● **To do**
From the records below, please print only the lines from the one containing "red square: (53, 20)" through the one containing "orange rectangle: (65, 41)", both included. Skip the pictures.

● **Extracted data**
____________
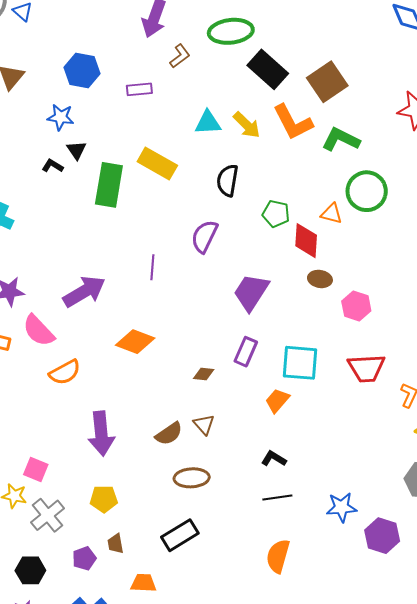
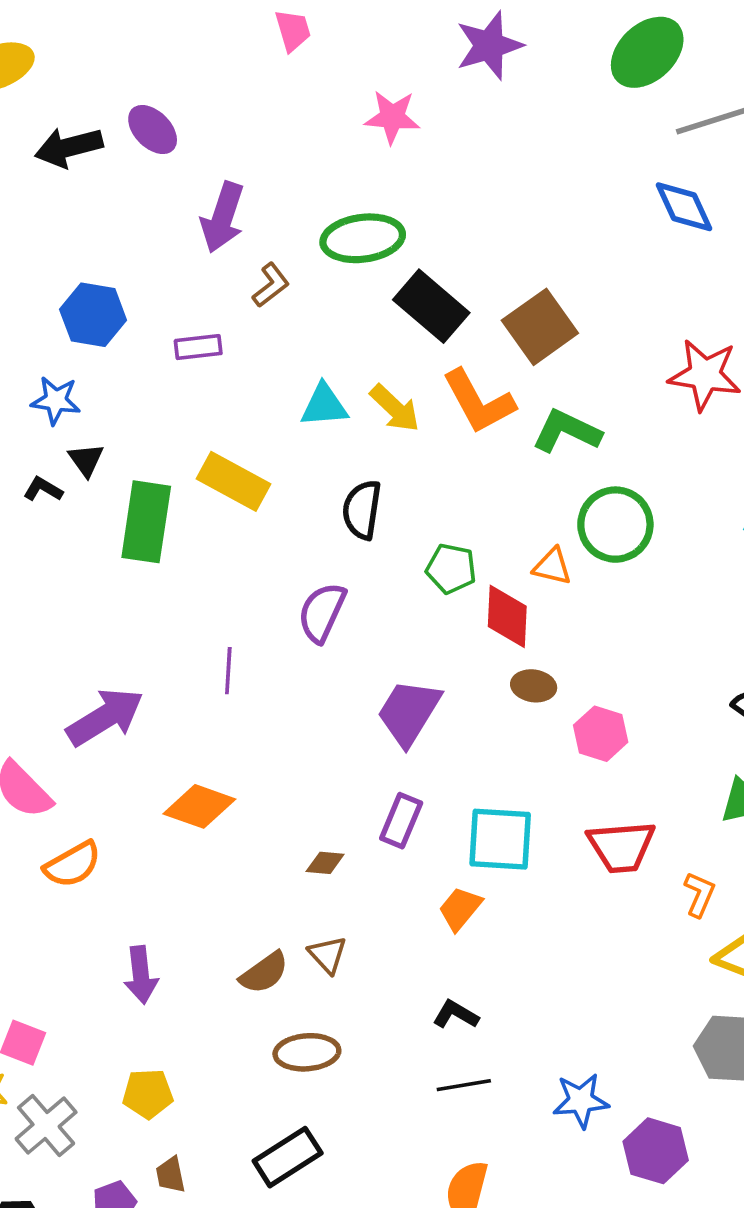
purple arrow: (101, 434) -> (141, 975), size x0.7

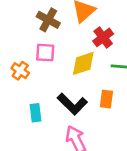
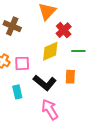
brown cross: (48, 20) -> (12, 26), moved
pink square: (45, 53) -> (22, 63), moved

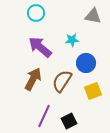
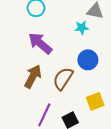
cyan star: (72, 40) -> (82, 28), moved
yellow square: (93, 91) -> (95, 101), moved

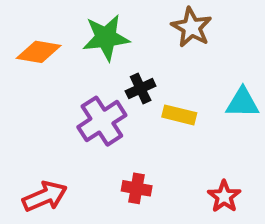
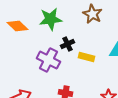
orange diamond: (39, 52) -> (17, 26), turned 35
purple cross: (102, 121) -> (48, 60), turned -30

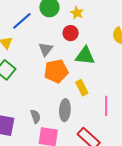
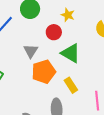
yellow star: (77, 13) -> (68, 15), moved
green triangle: (85, 56) -> (71, 53), turned 30

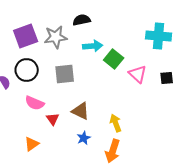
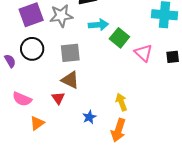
pink semicircle: (35, 103) -> (22, 99), moved
brown triangle: (81, 111) -> (70, 80), moved

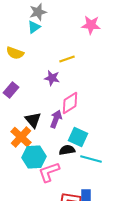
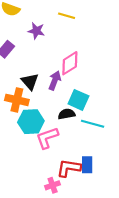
yellow line: (67, 59) -> (67, 16), turned 35
purple star: (52, 78) -> (36, 31), moved
orange cross: (21, 137) -> (17, 100), turned -30

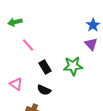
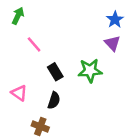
green arrow: (15, 22) -> (18, 16), turned 128
black semicircle: (44, 90) -> (54, 100), turned -96

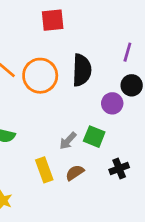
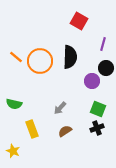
red square: (53, 20) -> (79, 21), moved, turned 36
green square: (94, 137) -> (98, 109), moved
yellow rectangle: (44, 170) -> (32, 129), moved

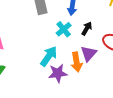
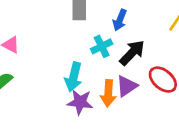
black arrow: (87, 29) -> (132, 53), size x1.5
cyan arrow: (49, 56) -> (74, 77), turned 145

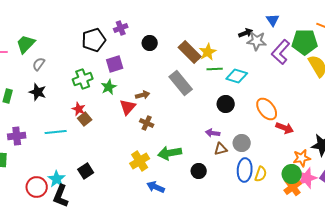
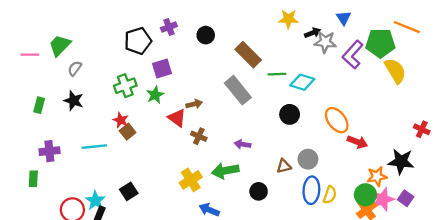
black circle: (150, 43) -> (206, 35), moved
yellow star: (208, 52) -> (288, 19), moved, turned 30
red triangle: (128, 107) -> (177, 118), turned -36
purple arrow: (213, 133) -> (242, 144), moved

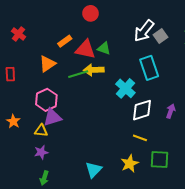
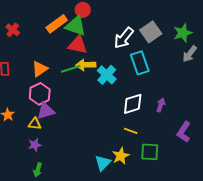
white arrow: (144, 31) -> (124, 38), moved
gray square: (160, 36) -> (151, 32), size x1.5
orange rectangle: (65, 41) -> (57, 24), moved, size x1.5
green triangle: (104, 48) -> (76, 26), moved, size x1.6
orange triangle: (47, 64) -> (40, 69), moved
cyan cross: (125, 88) -> (107, 75), moved
cyan triangle: (94, 170) -> (103, 163), moved

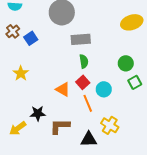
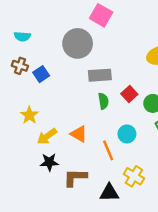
brown cross: (13, 31) -> (20, 66), turned -32
red square: (83, 82) -> (129, 94), moved
yellow arrow: (18, 128) -> (47, 136), moved

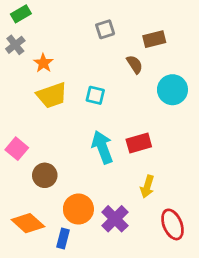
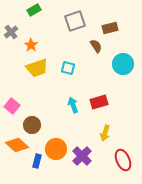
green rectangle: (21, 14) -> (34, 10), moved
gray square: (105, 29) -> (75, 21), size x1.5
cyan arrow: (102, 147) -> (73, 105), size x0.7
orange diamond: (28, 223) -> (17, 145), moved
blue rectangle: (63, 238) -> (37, 161), moved

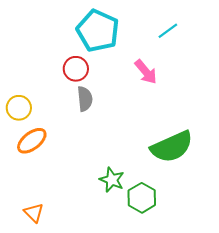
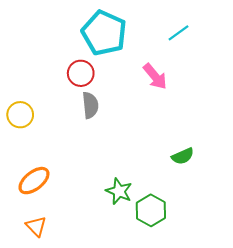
orange ellipse: (32, 141) -> (34, 181), moved
green semicircle: (172, 147) -> (183, 156), size x0.5

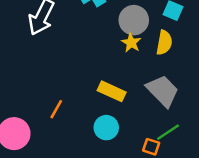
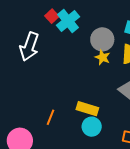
yellow rectangle: (112, 91) -> (87, 109), moved

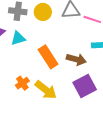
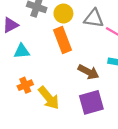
cyan triangle: (18, 38) -> (22, 51), moved
orange rectangle: (48, 57) -> (62, 40), moved

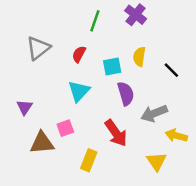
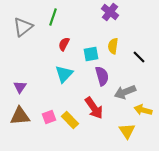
green line: (95, 21) -> (53, 17), moved
gray triangle: (38, 48) -> (23, 27), moved
pink square: (65, 128) -> (49, 117), moved
brown triangle: (42, 143) -> (20, 116), moved
yellow rectangle: (89, 160) -> (70, 120), moved, turned -66

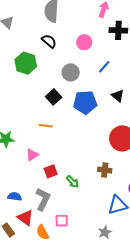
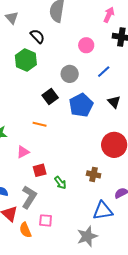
black semicircle: (49, 41) -> (37, 36), moved
blue pentagon: (85, 102) -> (81, 105), turned -30
gray star: (105, 232) -> (87, 236), size x1.5

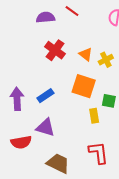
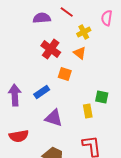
yellow cross: (106, 60) -> (84, 32), moved
orange square: (84, 86) -> (65, 74), moved, size x0.6
purple triangle: (45, 127) -> (54, 118), moved

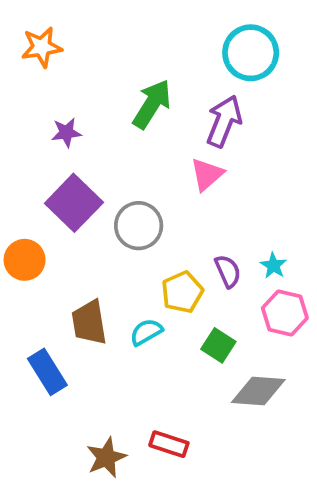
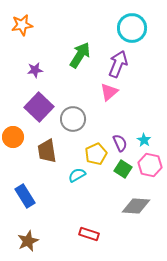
brown trapezoid: (89, 323) -> (47, 151), moved
green square: (218, 345) -> (123, 169), moved
brown star: (106, 457) -> (28, 241), moved

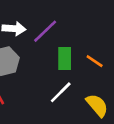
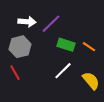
green rectangle: (65, 59) -> (66, 45), turned -72

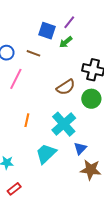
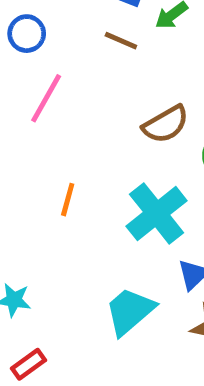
brown line: (33, 53) -> (121, 41), moved
cyan trapezoid: (46, 154) -> (130, 311), moved

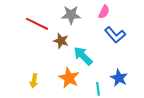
____________
● **Answer**
red square: (53, 20) -> (79, 21), moved, turned 36
green square: (94, 137) -> (98, 109), moved
yellow rectangle: (44, 170) -> (32, 129), moved

black arrow: (87, 29) -> (132, 53), size x1.5
cyan arrow: (49, 56) -> (74, 77), turned 145

black circle: (150, 43) -> (206, 35), moved
yellow star: (208, 52) -> (288, 19), moved, turned 30
red triangle: (128, 107) -> (177, 118), turned -36
purple arrow: (213, 133) -> (242, 144), moved

white arrow: (144, 31) -> (124, 38), moved
gray square: (160, 36) -> (151, 32), size x1.5
orange rectangle: (65, 41) -> (57, 24), moved, size x1.5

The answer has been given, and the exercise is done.